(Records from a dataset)
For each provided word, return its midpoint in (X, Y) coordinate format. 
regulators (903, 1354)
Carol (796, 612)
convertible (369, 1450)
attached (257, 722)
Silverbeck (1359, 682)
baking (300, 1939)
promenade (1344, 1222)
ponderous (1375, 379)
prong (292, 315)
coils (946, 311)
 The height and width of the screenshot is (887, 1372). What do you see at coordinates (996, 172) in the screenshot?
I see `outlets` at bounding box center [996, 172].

Given exercise — Rewrite all the records above, changing "midpoint" to "center point" and leaving every other line unaltered.

Expected answer —
For each provided word, return its center point in (X, Y) coordinate format. 
regulators (903, 1354)
Carol (796, 612)
convertible (369, 1450)
attached (257, 722)
Silverbeck (1359, 682)
baking (300, 1939)
promenade (1344, 1222)
ponderous (1375, 379)
prong (292, 315)
coils (946, 311)
 The height and width of the screenshot is (887, 1372). What do you see at coordinates (996, 172) in the screenshot?
I see `outlets` at bounding box center [996, 172].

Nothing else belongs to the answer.